Exercise directions –
Up to and including the line that contains "Terza 6: [517,600,550,632]", return every line from the start of the data, unchanged.

Source data: Begin

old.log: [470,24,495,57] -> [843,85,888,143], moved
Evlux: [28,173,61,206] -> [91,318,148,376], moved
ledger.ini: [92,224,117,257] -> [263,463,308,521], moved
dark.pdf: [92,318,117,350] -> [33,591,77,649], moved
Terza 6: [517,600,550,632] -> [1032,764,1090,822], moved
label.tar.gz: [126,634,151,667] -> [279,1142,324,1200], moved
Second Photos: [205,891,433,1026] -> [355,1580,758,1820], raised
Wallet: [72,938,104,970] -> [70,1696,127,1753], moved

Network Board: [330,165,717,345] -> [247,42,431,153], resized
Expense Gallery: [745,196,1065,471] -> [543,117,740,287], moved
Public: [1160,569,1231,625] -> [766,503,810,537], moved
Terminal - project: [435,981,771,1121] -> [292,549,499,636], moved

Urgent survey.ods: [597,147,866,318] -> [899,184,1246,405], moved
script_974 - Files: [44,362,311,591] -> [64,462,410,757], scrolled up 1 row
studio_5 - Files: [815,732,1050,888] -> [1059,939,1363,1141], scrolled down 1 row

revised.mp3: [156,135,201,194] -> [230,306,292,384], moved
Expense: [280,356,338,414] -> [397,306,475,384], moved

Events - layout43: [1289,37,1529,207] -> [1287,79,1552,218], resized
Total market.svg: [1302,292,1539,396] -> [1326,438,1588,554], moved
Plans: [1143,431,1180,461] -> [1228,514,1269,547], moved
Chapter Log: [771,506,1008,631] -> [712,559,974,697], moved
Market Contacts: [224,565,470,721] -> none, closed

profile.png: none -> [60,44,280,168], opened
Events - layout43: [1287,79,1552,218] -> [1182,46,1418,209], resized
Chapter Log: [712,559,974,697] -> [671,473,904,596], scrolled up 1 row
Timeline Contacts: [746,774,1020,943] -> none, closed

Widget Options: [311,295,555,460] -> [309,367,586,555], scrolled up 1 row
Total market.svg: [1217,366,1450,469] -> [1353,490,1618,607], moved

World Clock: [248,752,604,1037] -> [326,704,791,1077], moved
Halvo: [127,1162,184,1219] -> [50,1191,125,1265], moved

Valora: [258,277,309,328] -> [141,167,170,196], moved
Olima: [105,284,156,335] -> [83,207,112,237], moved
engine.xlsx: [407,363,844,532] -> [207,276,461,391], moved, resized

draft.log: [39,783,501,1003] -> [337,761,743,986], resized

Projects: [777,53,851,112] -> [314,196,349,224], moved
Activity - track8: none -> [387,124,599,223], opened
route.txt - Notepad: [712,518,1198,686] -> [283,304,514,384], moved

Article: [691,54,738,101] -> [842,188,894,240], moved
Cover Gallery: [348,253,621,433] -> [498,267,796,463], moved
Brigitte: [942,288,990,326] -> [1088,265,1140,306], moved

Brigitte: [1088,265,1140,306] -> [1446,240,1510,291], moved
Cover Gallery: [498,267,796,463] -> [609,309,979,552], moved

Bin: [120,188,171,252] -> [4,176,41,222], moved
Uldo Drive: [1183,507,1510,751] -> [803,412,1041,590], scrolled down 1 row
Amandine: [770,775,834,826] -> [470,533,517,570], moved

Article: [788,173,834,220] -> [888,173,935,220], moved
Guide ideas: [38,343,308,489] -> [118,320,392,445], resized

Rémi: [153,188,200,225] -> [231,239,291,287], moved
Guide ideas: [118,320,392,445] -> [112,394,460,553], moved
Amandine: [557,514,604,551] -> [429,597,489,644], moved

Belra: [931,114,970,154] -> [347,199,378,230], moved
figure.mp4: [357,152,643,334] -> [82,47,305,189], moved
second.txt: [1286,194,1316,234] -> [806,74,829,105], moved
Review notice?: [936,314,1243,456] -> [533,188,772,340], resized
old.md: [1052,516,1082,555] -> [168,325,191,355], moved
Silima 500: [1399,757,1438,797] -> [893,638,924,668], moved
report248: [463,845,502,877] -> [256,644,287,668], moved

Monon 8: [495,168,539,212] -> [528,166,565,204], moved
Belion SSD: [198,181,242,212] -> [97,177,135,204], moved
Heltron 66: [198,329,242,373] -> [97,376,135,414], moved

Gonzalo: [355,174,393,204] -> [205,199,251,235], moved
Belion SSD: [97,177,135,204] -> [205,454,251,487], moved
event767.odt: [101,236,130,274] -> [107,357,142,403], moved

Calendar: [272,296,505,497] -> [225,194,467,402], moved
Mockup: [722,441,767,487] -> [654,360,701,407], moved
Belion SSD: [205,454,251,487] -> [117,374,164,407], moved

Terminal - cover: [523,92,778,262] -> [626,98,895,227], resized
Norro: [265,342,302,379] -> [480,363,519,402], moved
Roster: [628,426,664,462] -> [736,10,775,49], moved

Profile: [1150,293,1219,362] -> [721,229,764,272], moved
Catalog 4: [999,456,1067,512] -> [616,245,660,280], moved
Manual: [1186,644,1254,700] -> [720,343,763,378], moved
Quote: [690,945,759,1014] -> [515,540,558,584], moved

Source data: End

Task result –
old.log: [470,24,495,57] -> [843,85,888,143], moved
Evlux: [28,173,61,206] -> [91,318,148,376], moved
ledger.ini: [92,224,117,257] -> [263,463,308,521], moved
dark.pdf: [92,318,117,350] -> [33,591,77,649], moved
Terza 6: [517,600,550,632] -> [1032,764,1090,822], moved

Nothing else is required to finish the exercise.